Whenever a line in the material below contains "moved", copy that line.

:: PROVIDED DATA ::

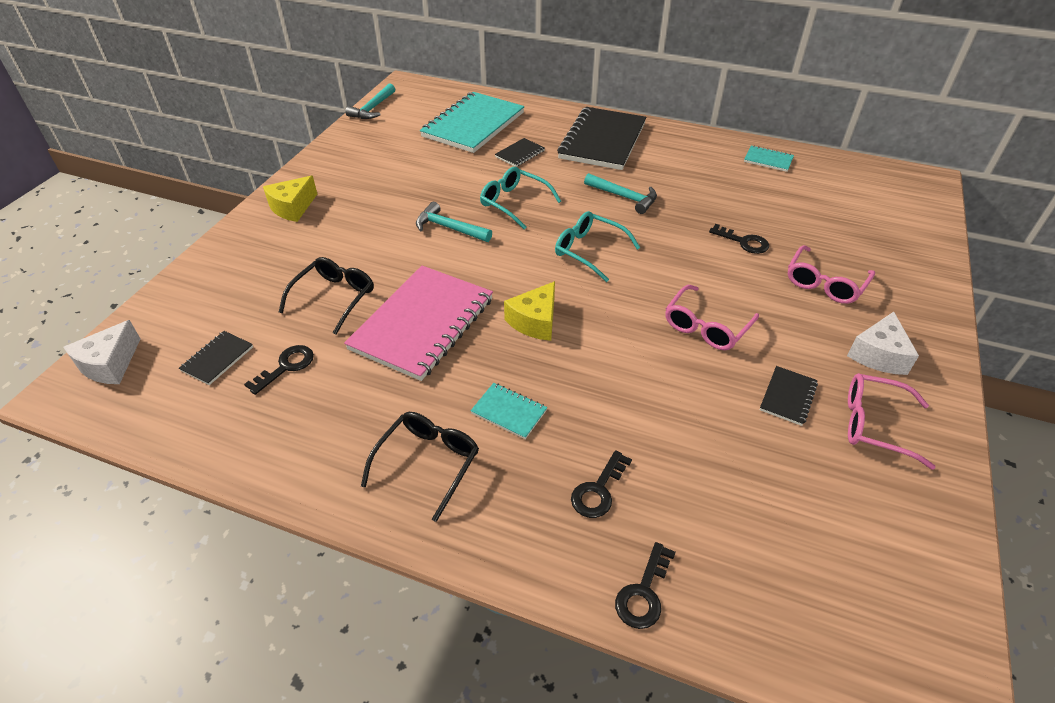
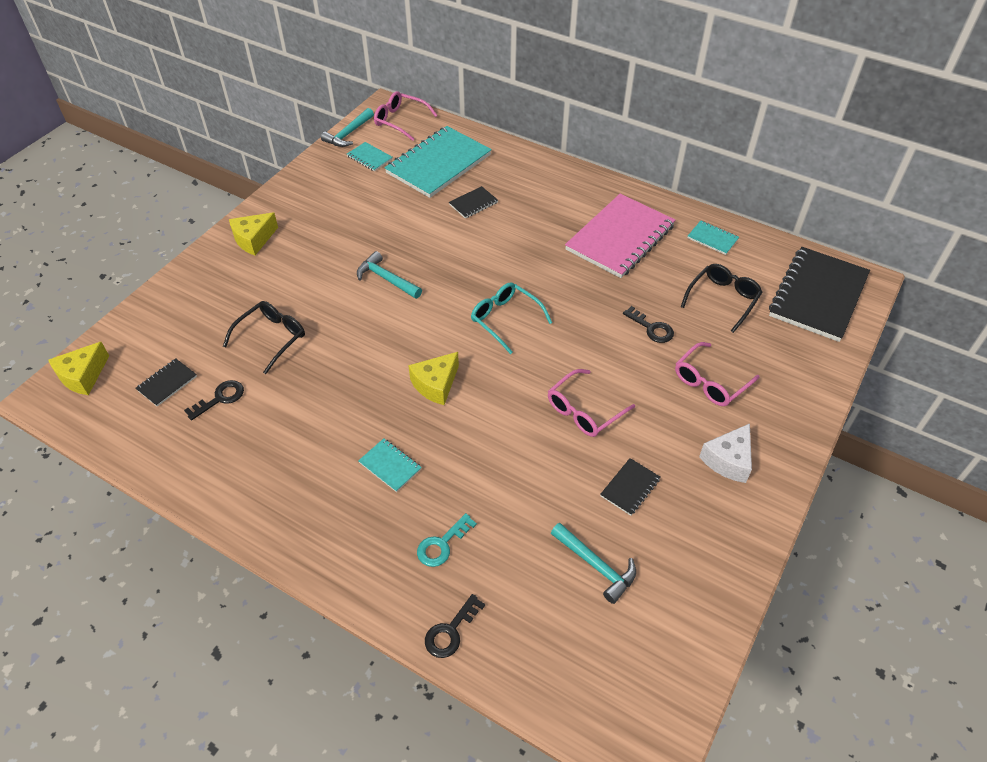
camera: 10 degrees right, 5 degrees up
white cheese [63,320,140,384] -> yellow cheese [48,342,109,395]
pink notebook [344,266,493,381] -> pink notebook moved to [565,194,675,278]
black glasses [361,412,479,522] -> black glasses moved to [681,264,762,333]
turquoise glasses [480,167,561,230] -> none
black notebook [557,107,646,170] -> black notebook moved to [769,247,870,342]
black key [571,450,632,518] -> turquoise key [417,513,477,567]
turquoise hammer [584,173,657,214] -> turquoise hammer moved to [551,523,636,604]
pink glasses [848,373,936,470] -> pink glasses moved to [374,91,438,141]
none -> turquoise notebook [347,142,393,172]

:::

-- EXERCISE OUTPUT --
pink notebook [344,266,493,381] -> pink notebook moved to [565,194,675,278]
black glasses [361,412,479,522] -> black glasses moved to [681,264,762,333]
black notebook [557,107,646,170] -> black notebook moved to [769,247,870,342]
turquoise hammer [584,173,657,214] -> turquoise hammer moved to [551,523,636,604]
pink glasses [848,373,936,470] -> pink glasses moved to [374,91,438,141]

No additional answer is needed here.